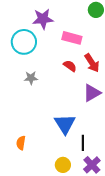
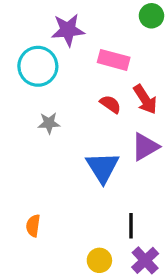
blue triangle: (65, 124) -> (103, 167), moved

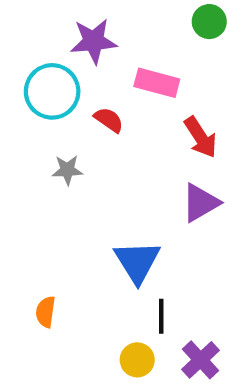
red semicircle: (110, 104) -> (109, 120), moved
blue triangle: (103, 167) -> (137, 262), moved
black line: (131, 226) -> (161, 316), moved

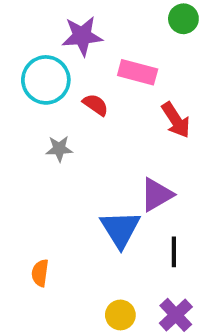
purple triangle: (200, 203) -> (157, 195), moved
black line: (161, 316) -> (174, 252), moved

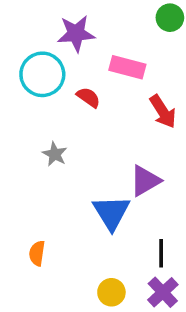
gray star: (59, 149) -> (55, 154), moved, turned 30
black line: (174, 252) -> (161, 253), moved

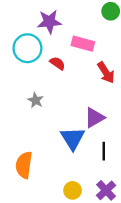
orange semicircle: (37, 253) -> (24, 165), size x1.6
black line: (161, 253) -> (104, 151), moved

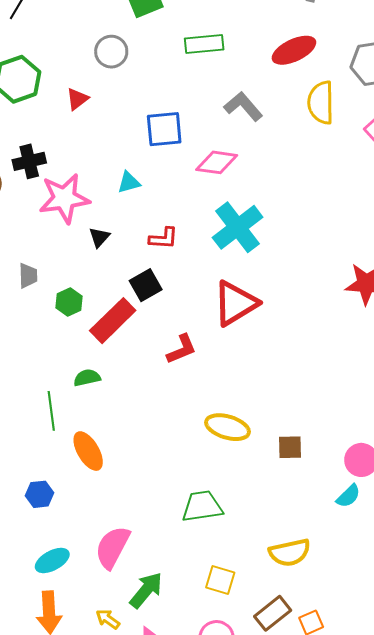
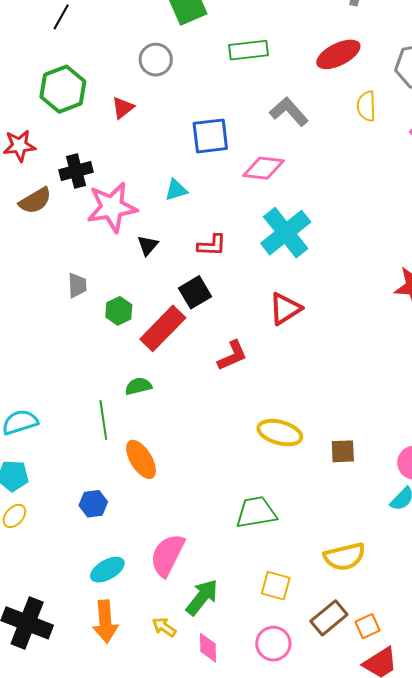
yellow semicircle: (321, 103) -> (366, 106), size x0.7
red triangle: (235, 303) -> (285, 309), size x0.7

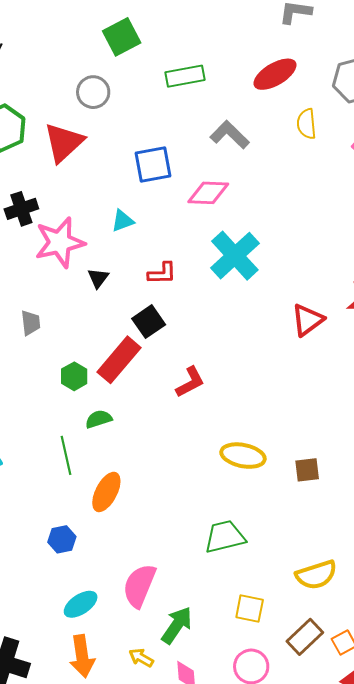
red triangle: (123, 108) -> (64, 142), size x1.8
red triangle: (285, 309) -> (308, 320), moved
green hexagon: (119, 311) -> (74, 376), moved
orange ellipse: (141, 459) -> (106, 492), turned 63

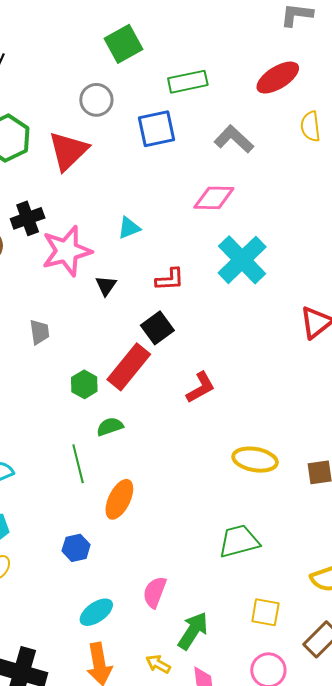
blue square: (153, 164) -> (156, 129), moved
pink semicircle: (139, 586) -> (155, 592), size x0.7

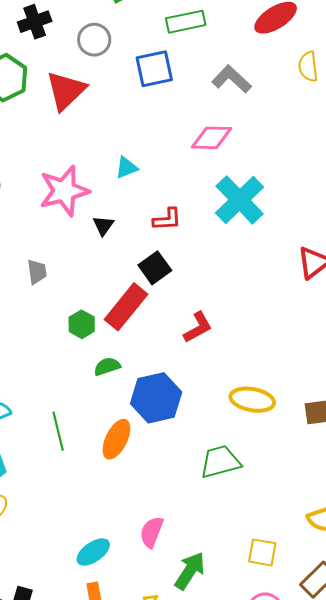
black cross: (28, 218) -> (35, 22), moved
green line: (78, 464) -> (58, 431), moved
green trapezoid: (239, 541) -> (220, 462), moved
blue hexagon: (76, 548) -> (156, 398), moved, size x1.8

•••

▶ EXERCISE INSTRUCTIONS
Would you please print only the lines running from the one with "red triangle: (235, 303)" to the final line of the entries above, exactly as written and without pictures?

▶ EXERCISE RESPONSE
red triangle: (235, 303) -> (285, 309), size x0.7

red triangle: (123, 108) -> (64, 142), size x1.8
red triangle: (285, 309) -> (308, 320), moved
green hexagon: (119, 311) -> (74, 376), moved
orange ellipse: (141, 459) -> (106, 492), turned 63

blue square: (153, 164) -> (156, 129), moved
pink semicircle: (139, 586) -> (155, 592), size x0.7

black cross: (28, 218) -> (35, 22), moved
green line: (78, 464) -> (58, 431), moved
green trapezoid: (239, 541) -> (220, 462), moved
blue hexagon: (76, 548) -> (156, 398), moved, size x1.8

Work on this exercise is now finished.